• _Task description_: Please write out exactly the lines of the data below from the line holding "camera: 55 degrees left, 5 degrees up" through the line holding "(178, 101) = (88, 230): yellow", and leave out the rest.

• _Supplied material_:
•••••
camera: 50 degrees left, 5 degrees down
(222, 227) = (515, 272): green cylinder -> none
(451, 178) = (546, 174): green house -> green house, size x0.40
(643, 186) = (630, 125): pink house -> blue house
•••••
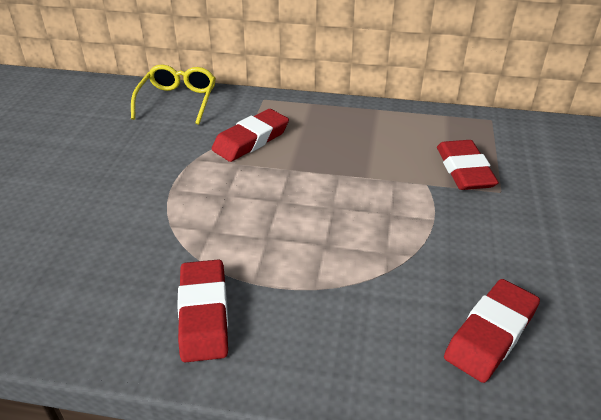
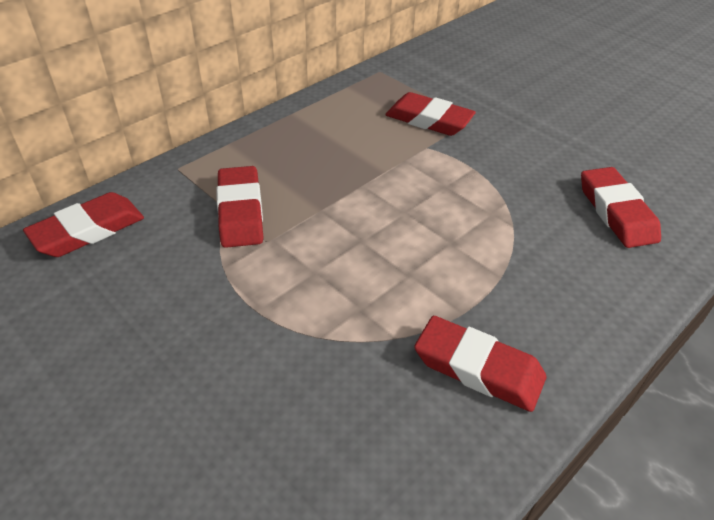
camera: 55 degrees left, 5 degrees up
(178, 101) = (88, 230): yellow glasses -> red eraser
•••••
• _Response to this exercise_:
camera: 55 degrees left, 5 degrees up
(178, 101) = (88, 230): yellow glasses -> red eraser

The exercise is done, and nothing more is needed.